== WORK INSTRUCTIONS ==
Repeat, exactly and completely, the entries shown underneath.

++++++++++

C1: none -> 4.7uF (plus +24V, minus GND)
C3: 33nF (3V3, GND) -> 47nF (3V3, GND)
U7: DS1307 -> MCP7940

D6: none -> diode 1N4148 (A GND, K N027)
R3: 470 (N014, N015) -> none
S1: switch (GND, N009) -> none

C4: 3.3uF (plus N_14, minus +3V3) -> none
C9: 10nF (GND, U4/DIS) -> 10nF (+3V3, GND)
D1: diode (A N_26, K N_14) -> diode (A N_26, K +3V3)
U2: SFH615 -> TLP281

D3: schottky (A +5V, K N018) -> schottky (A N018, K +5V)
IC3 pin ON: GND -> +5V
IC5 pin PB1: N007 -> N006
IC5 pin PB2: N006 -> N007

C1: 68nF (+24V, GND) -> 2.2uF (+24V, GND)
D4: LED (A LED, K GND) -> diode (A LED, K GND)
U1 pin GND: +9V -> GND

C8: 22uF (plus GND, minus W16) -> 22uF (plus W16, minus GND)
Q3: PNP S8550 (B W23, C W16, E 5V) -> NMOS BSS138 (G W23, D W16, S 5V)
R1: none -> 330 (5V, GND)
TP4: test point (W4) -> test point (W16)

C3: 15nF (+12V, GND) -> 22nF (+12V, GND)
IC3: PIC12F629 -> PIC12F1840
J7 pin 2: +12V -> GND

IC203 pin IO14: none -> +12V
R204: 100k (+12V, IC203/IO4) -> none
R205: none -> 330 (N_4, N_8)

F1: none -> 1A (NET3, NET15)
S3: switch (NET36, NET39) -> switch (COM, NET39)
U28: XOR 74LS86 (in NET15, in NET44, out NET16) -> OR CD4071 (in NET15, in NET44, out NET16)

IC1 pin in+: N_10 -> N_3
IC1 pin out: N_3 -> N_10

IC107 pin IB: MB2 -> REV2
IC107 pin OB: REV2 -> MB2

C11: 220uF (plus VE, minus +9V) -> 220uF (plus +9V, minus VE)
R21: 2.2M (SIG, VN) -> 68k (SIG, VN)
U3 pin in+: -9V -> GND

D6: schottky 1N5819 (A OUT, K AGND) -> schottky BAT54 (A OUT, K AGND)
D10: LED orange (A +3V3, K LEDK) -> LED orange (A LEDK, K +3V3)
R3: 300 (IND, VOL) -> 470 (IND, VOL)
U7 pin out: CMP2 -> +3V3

++++++++++

== OUTPUT FOR THIS TASK ==
C1: none -> 4.7uF (plus +24V, minus GND)
C3: 33nF (3V3, GND) -> 47nF (3V3, GND)
U7: DS1307 -> MCP7940

D6: none -> diode 1N4148 (A GND, K N027)
R3: 470 (N014, N015) -> none
S1: switch (GND, N009) -> none

C4: 3.3uF (plus N_14, minus +3V3) -> none
C9: 10nF (GND, U4/DIS) -> 10nF (+3V3, GND)
D1: diode (A N_26, K N_14) -> diode (A N_26, K +3V3)
U2: SFH615 -> TLP281

D3: schottky (A +5V, K N018) -> schottky (A N018, K +5V)
IC3 pin ON: GND -> +5V
IC5 pin PB1: N007 -> N006
IC5 pin PB2: N006 -> N007

C1: 68nF (+24V, GND) -> 2.2uF (+24V, GND)
D4: LED (A LED, K GND) -> diode (A LED, K GND)
U1 pin GND: +9V -> GND

C8: 22uF (plus GND, minus W16) -> 22uF (plus W16, minus GND)
Q3: PNP S8550 (B W23, C W16, E 5V) -> NMOS BSS138 (G W23, D W16, S 5V)
R1: none -> 330 (5V, GND)
TP4: test point (W4) -> test point (W16)

C3: 15nF (+12V, GND) -> 22nF (+12V, GND)
IC3: PIC12F629 -> PIC12F1840
J7 pin 2: +12V -> GND

IC203 pin IO14: none -> +12V
R204: 100k (+12V, IC203/IO4) -> none
R205: none -> 330 (N_4, N_8)

F1: none -> 1A (NET3, NET15)
S3: switch (NET36, NET39) -> switch (COM, NET39)
U28: XOR 74LS86 (in NET15, in NET44, out NET16) -> OR CD4071 (in NET15, in NET44, out NET16)

IC1 pin in+: N_10 -> N_3
IC1 pin out: N_3 -> N_10

IC107 pin IB: MB2 -> REV2
IC107 pin OB: REV2 -> MB2

C11: 220uF (plus VE, minus +9V) -> 220uF (plus +9V, minus VE)
R21: 2.2M (SIG, VN) -> 68k (SIG, VN)
U3 pin in+: -9V -> GND

D6: schottky 1N5819 (A OUT, K AGND) -> schottky BAT54 (A OUT, K AGND)
D10: LED orange (A +3V3, K LEDK) -> LED orange (A LEDK, K +3V3)
R3: 300 (IND, VOL) -> 470 (IND, VOL)
U7 pin out: CMP2 -> +3V3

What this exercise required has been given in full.